→ Dataset extract:
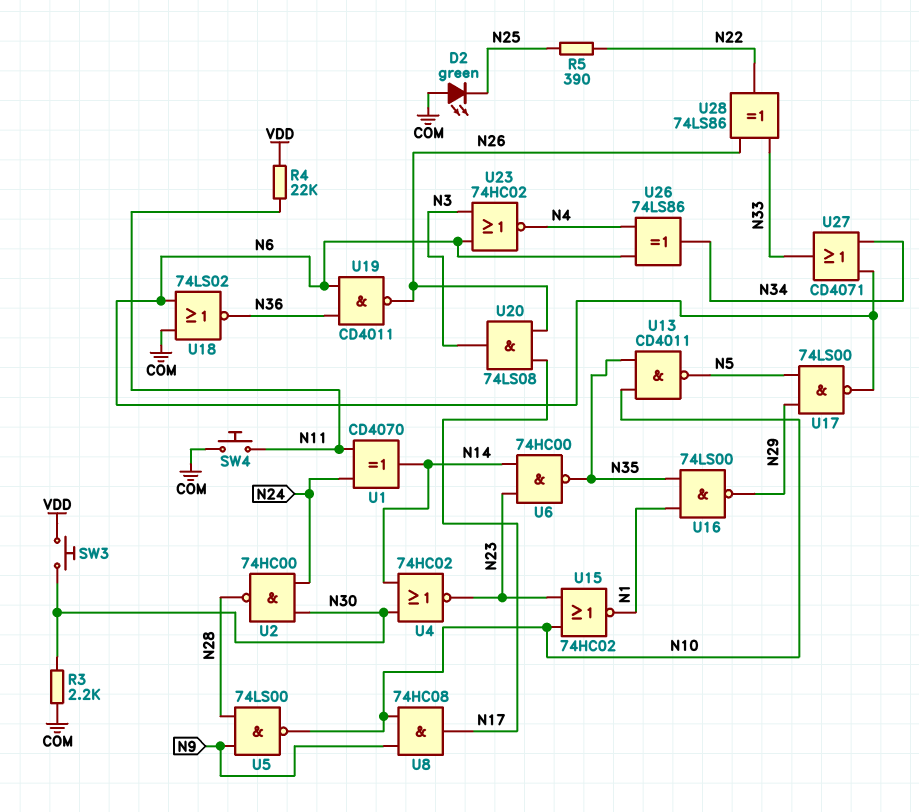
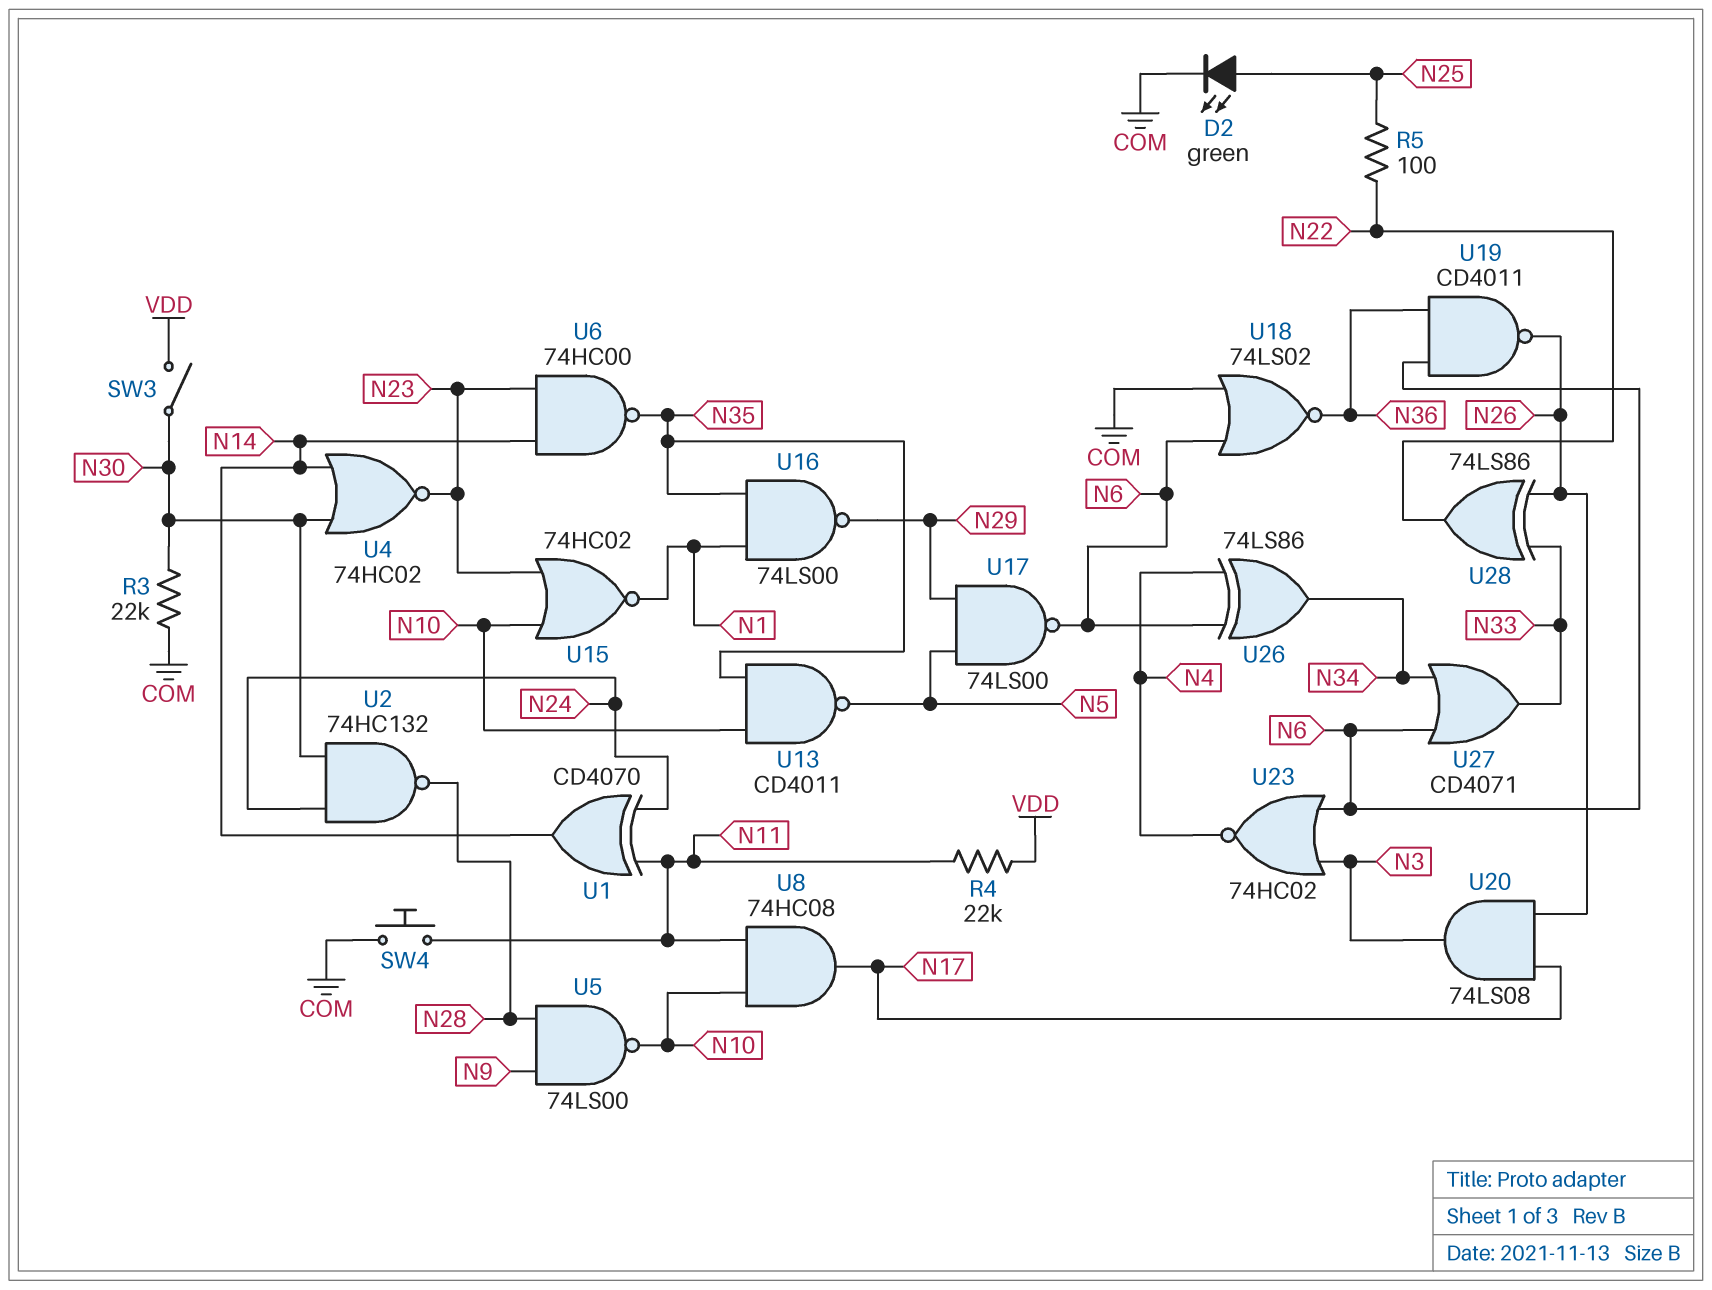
D2: LED green (A COM, K N25) -> LED green (A N25, K COM)
R3: 2.2k (COM, N30) -> 22k (COM, N30)
R5: 390 (N22, N25) -> 100 (N22, N25)
SW3: button (N30, VDD) -> switch (N30, VDD)
U2: NAND 74HC00 (in N24, in N30, out N28) -> NAND 74HC132 (in N24, in N30, out N28)
U8: AND 74HC08 (in N9, in N10, out N17) -> AND 74HC08 (in N10, in N11, out N17)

→ Requirement: Lines from the one with "R3: 2.2k (COM, N30) -> 22k (COM, N30)" through the end of the data: set these down exactly, including both ends and nothing more.

→ Result:
R3: 2.2k (COM, N30) -> 22k (COM, N30)
R5: 390 (N22, N25) -> 100 (N22, N25)
SW3: button (N30, VDD) -> switch (N30, VDD)
U2: NAND 74HC00 (in N24, in N30, out N28) -> NAND 74HC132 (in N24, in N30, out N28)
U8: AND 74HC08 (in N9, in N10, out N17) -> AND 74HC08 (in N10, in N11, out N17)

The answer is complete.